=== Begin Enclosure ===

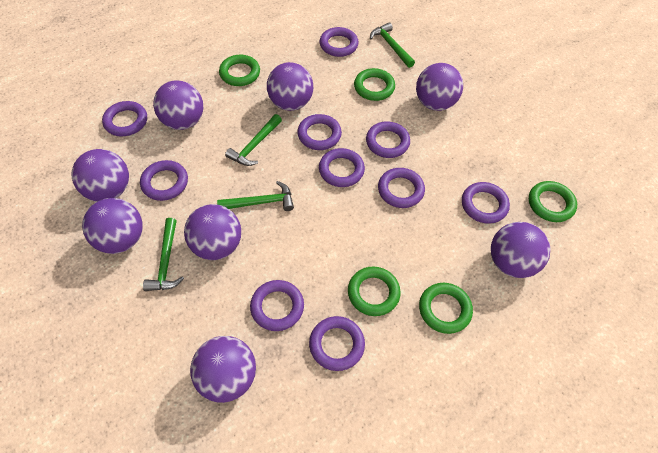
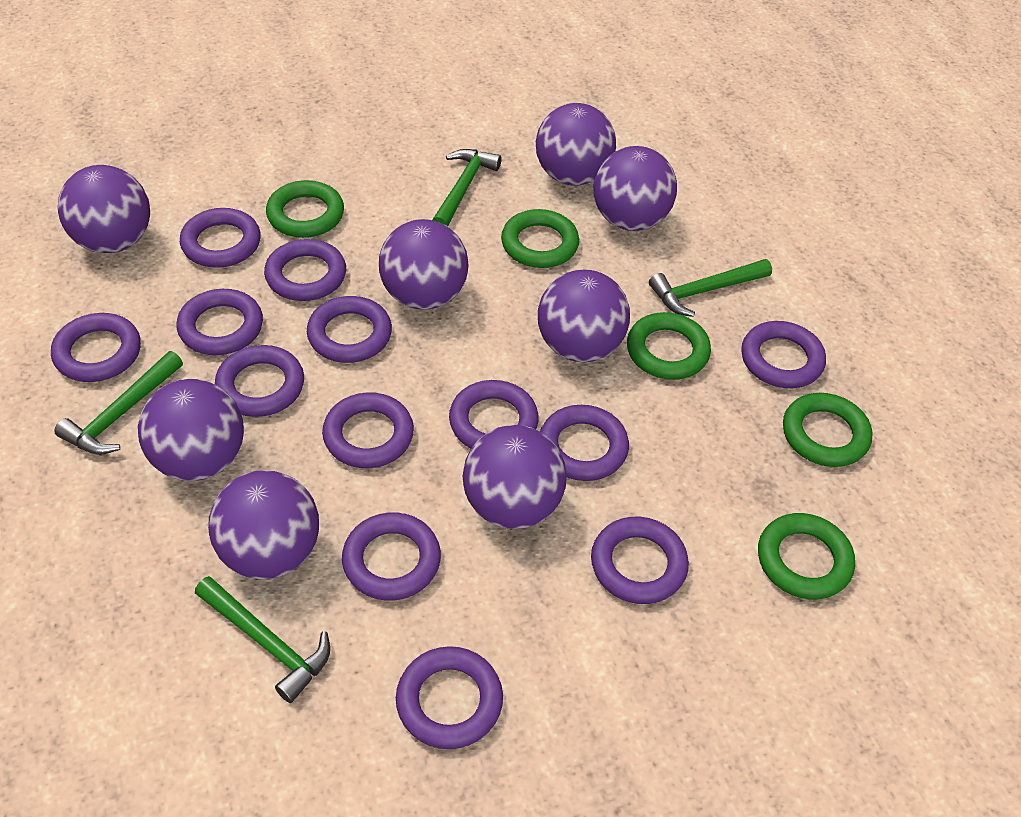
purple ring: 10 -> 13

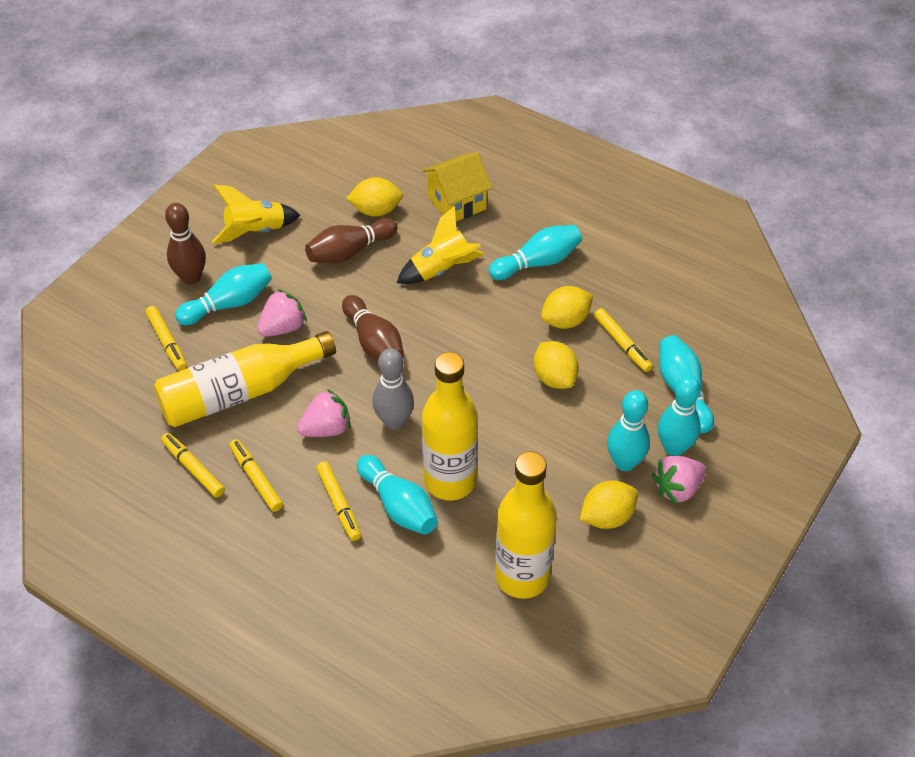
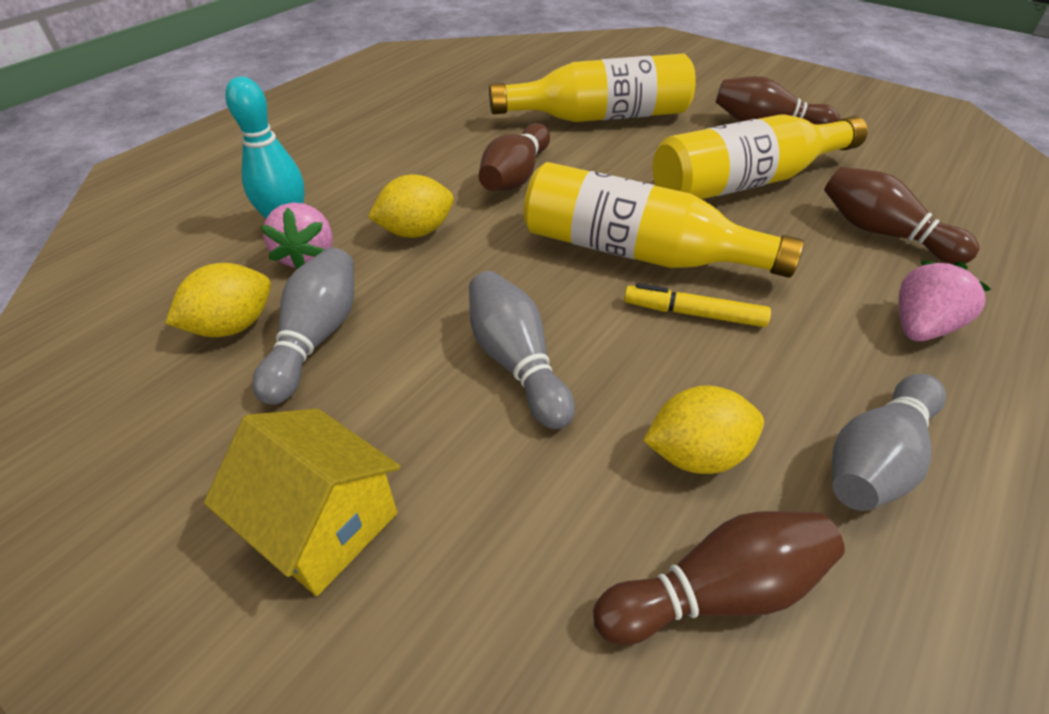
brown bowling pin: 3 -> 4
grey bowling pin: 1 -> 3
pink strawberry: 3 -> 2
turquoise bowling pin: 6 -> 1
yellow lemon: 4 -> 3
yellow marker: 5 -> 1
yellow rocket: 2 -> 0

=== End Enclosure ===

## [What the exercise asks]
The reply is a bare number: how many lines above include "yellow".

## [The completed task]
3